Stored items
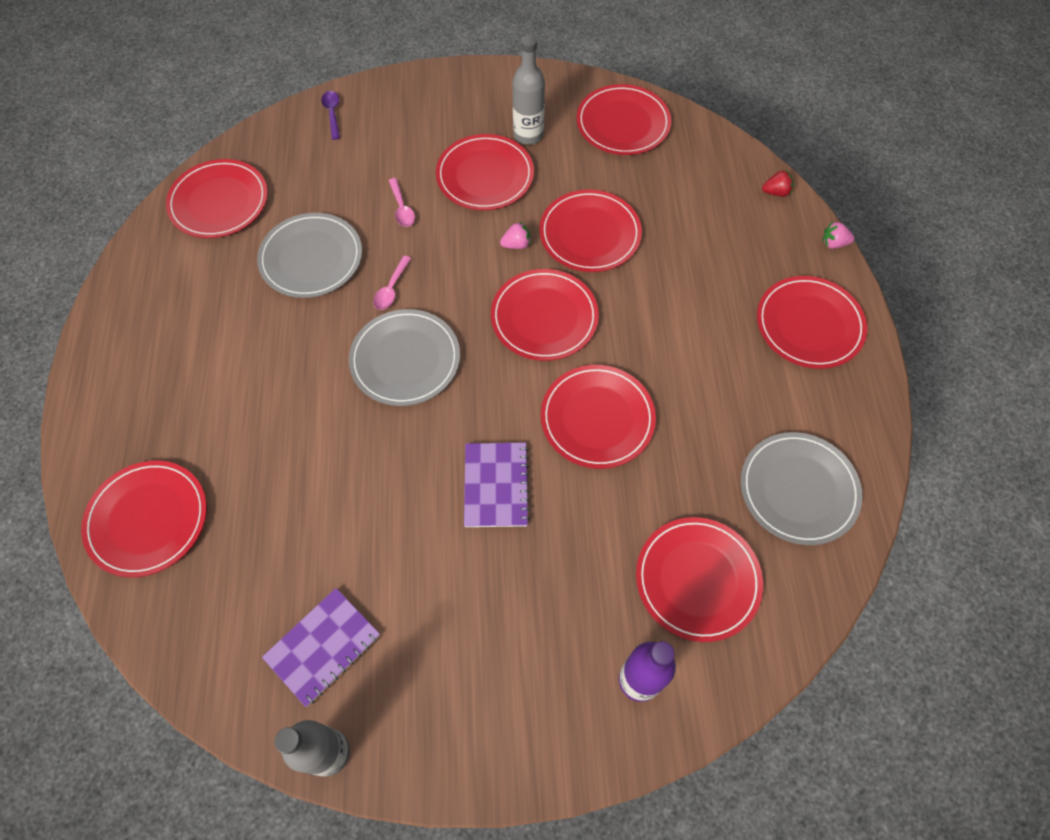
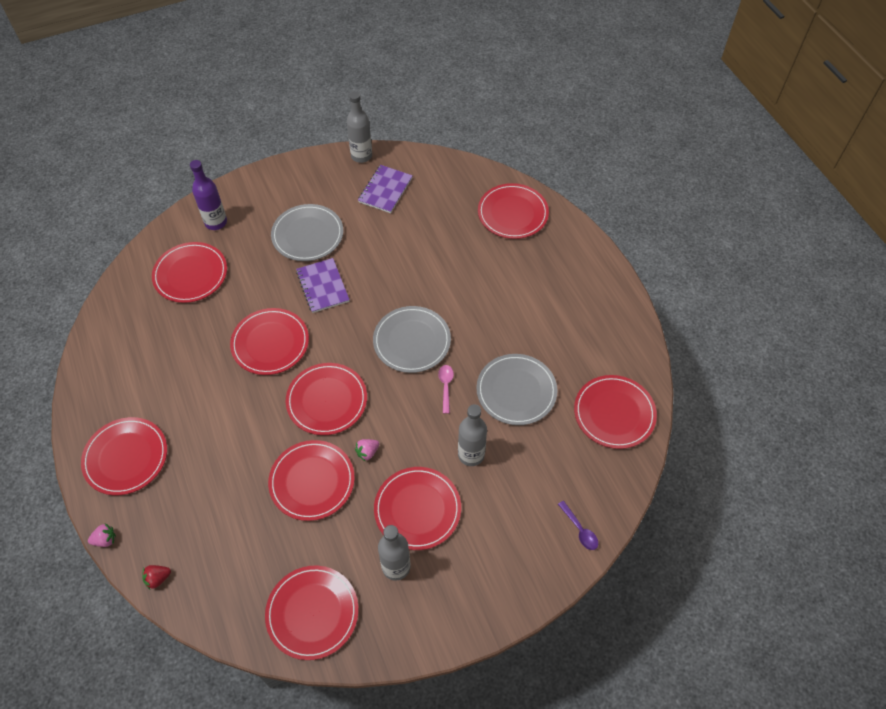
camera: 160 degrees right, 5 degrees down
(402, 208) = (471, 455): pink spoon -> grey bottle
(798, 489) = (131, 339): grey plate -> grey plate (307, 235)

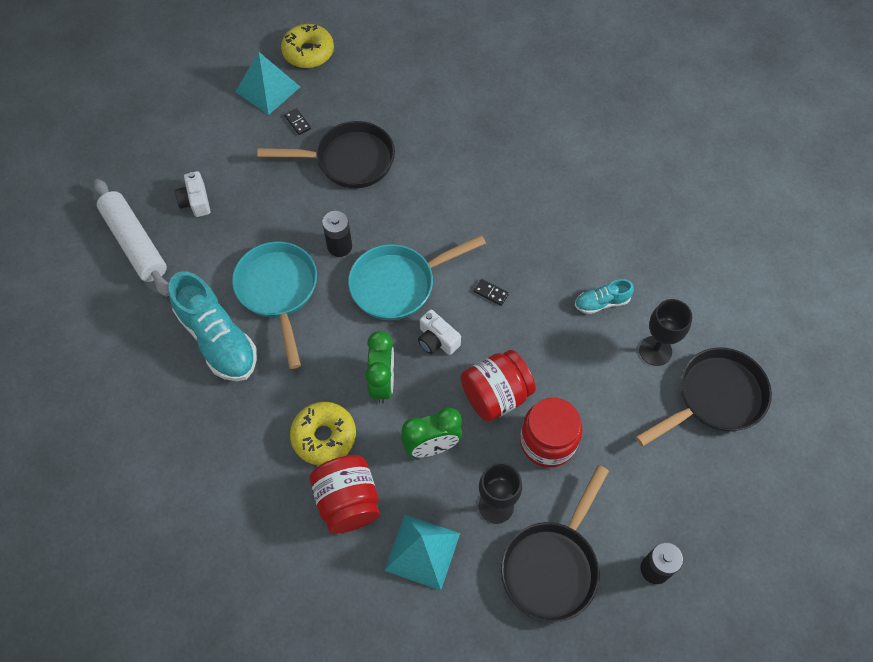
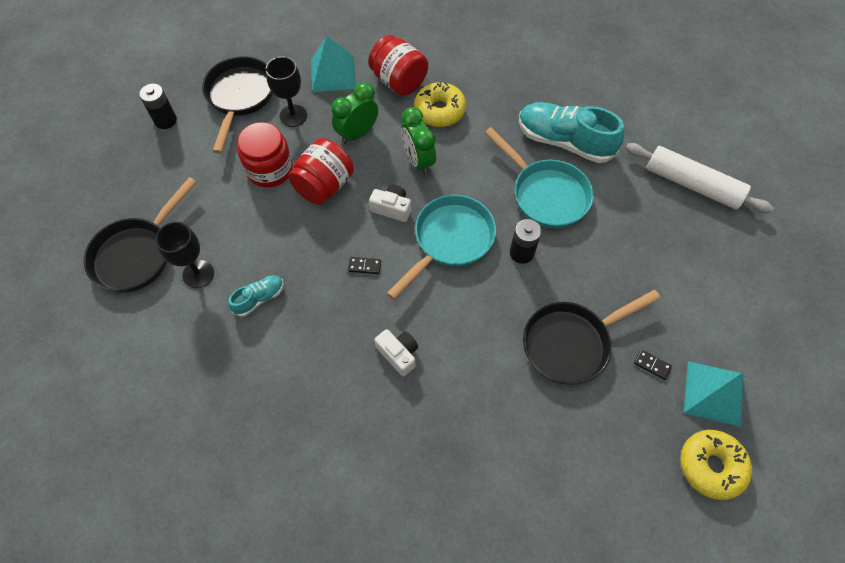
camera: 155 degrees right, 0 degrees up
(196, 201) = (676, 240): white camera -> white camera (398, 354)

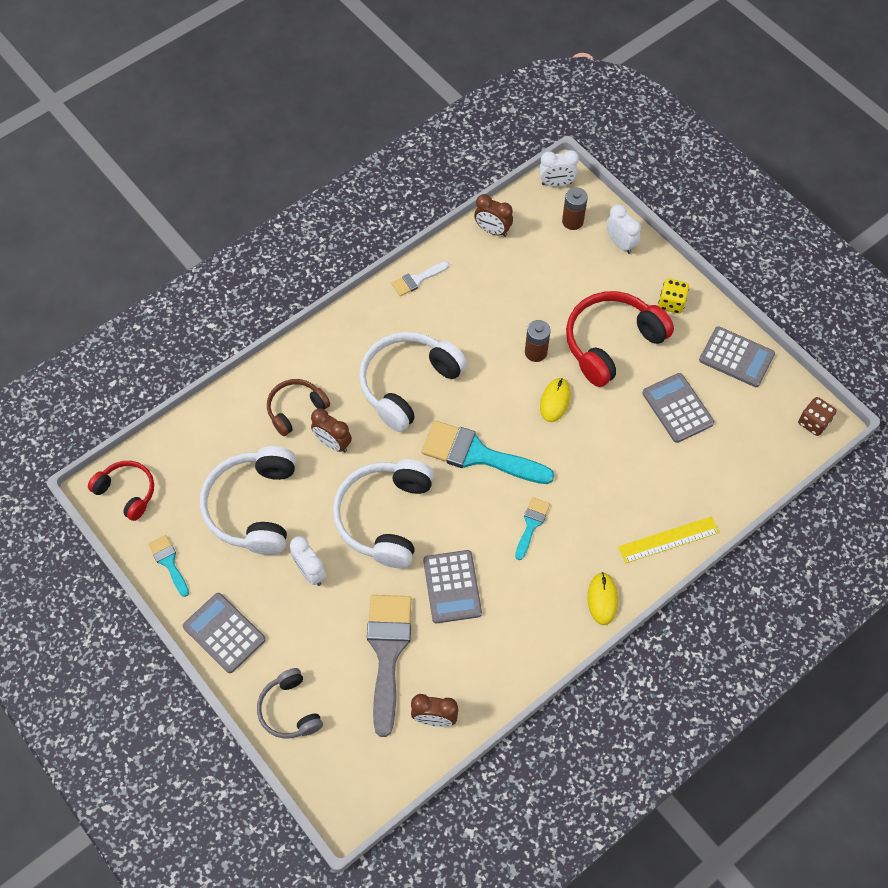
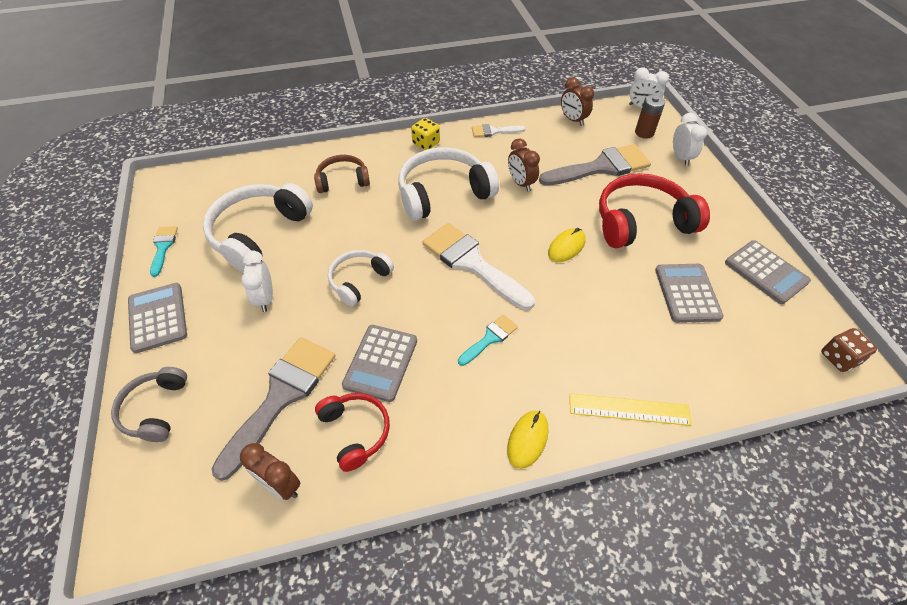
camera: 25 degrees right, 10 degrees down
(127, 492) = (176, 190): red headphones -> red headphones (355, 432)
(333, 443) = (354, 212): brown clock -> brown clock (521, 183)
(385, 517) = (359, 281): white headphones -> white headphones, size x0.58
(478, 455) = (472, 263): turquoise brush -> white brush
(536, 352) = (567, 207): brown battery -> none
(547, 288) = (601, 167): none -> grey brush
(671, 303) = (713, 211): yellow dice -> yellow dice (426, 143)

Assignment:
Using the entries above, transcribe every line from the line containing "(402, 208) = (471, 455): pink" through the line containing "(385, 517) = (359, 281): white". Do not copy pictures.

Reply:
(402, 208) = (471, 455): pink spoon -> grey bottle
(798, 489) = (131, 339): grey plate -> grey plate (307, 235)

camera: 155 degrees right, 0 degrees up
(196, 201) = (676, 240): white camera -> white camera (398, 354)

camera: 25 degrees right, 10 degrees down
(127, 492) = (176, 190): red headphones -> red headphones (355, 432)
(333, 443) = (354, 212): brown clock -> brown clock (521, 183)
(385, 517) = (359, 281): white headphones -> white headphones, size x0.58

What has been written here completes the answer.